[[ Dataset extract, beginning ]]
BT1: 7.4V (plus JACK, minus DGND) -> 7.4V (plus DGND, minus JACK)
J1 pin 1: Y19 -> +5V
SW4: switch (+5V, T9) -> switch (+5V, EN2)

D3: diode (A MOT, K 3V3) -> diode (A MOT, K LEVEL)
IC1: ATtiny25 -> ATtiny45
[[ Dataset extract, end ]]
[[ Dataset extract, beginning ]]
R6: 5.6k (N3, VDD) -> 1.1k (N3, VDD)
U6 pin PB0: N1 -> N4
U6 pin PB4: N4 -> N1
[[ Dataset extract, end ]]
• Your goal
All lines above from the line with "J1 pin 1: Y19 -> +5V" through the line with "IC1: ATtiny25 -> ATtiny45", both included, are to be set down exactly, with nothing else.

• Answer area
J1 pin 1: Y19 -> +5V
SW4: switch (+5V, T9) -> switch (+5V, EN2)

D3: diode (A MOT, K 3V3) -> diode (A MOT, K LEVEL)
IC1: ATtiny25 -> ATtiny45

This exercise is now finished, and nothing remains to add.